Image sets with object changes:
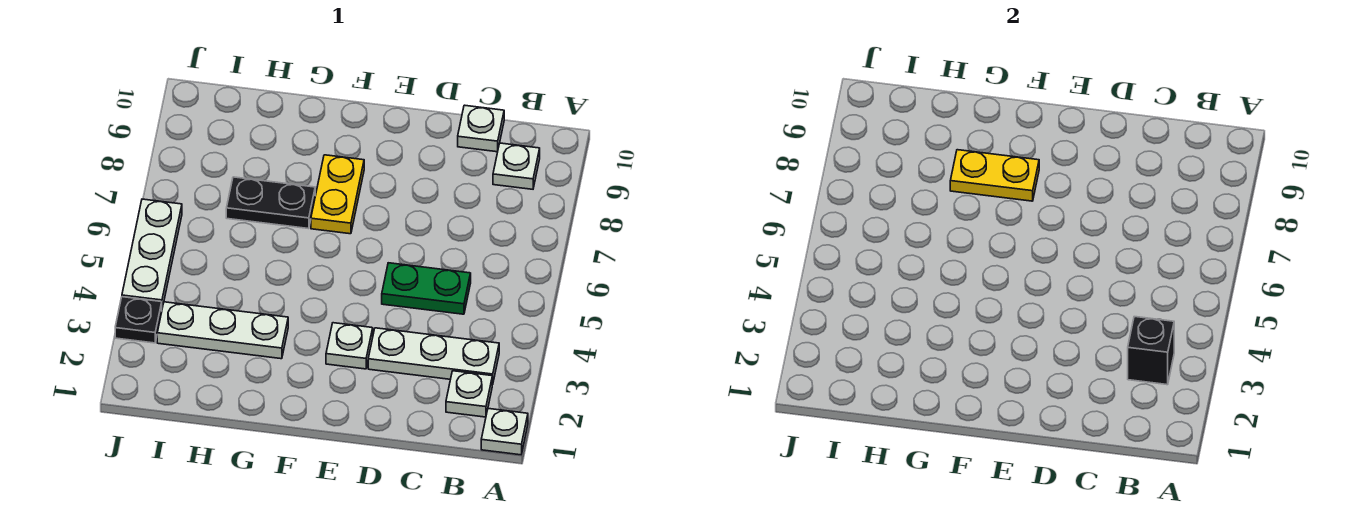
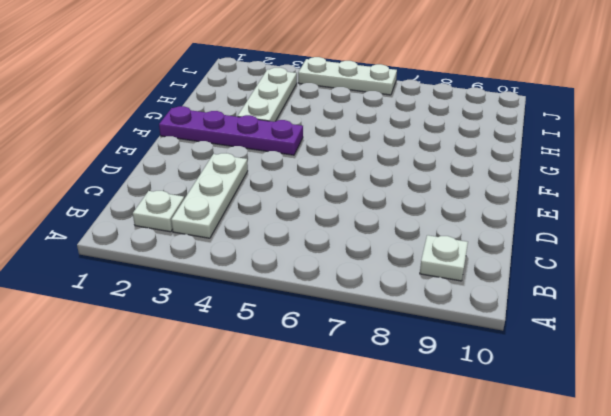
purple plate F1:F4 level 1 -> none
none -> white plate A1 level 1
none -> green plate C5:D5 level 1
none -> white plate C10 level 1

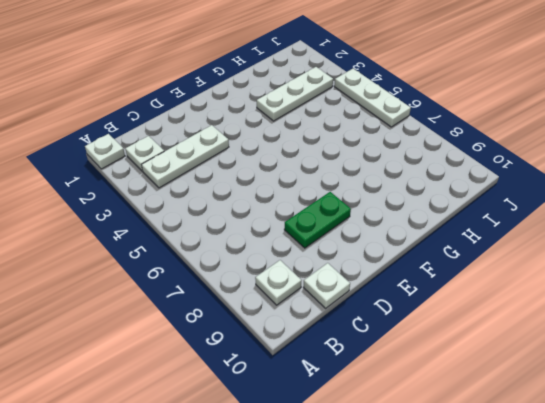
green plate D8:E8 level 1 -> green plate C5:D5 level 1
none -> white plate E3 level 1
none -> yellow plate F7:F8 level 1
none -> black plate G7:H7 level 1

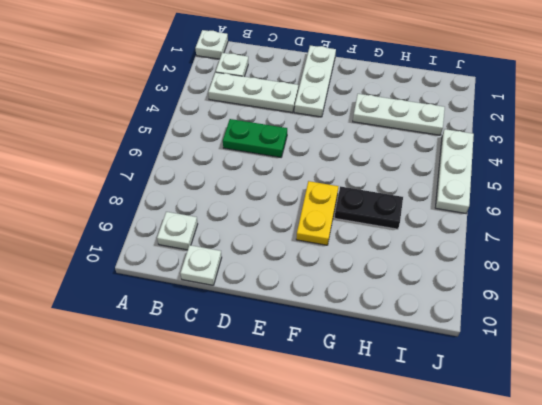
white plate E1:E3 level 1 -> white plate E3 level 1
none -> black plate J3 level 1
none -> black brick B3 level 2
none -> yellow plate F8:G8 level 2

* _TO DO_: From the first line to the last, write out the data exactly, dropping any pictures.

* _RESULT_:
purple plate F1:F4 level 1 -> none
none -> white plate A1 level 1
none -> green plate C5:D5 level 1
none -> white plate C10 level 1

green plate D8:E8 level 1 -> green plate C5:D5 level 1
none -> white plate E3 level 1
none -> yellow plate F7:F8 level 1
none -> black plate G7:H7 level 1

white plate E1:E3 level 1 -> white plate E3 level 1
none -> black plate J3 level 1
none -> black brick B3 level 2
none -> yellow plate F8:G8 level 2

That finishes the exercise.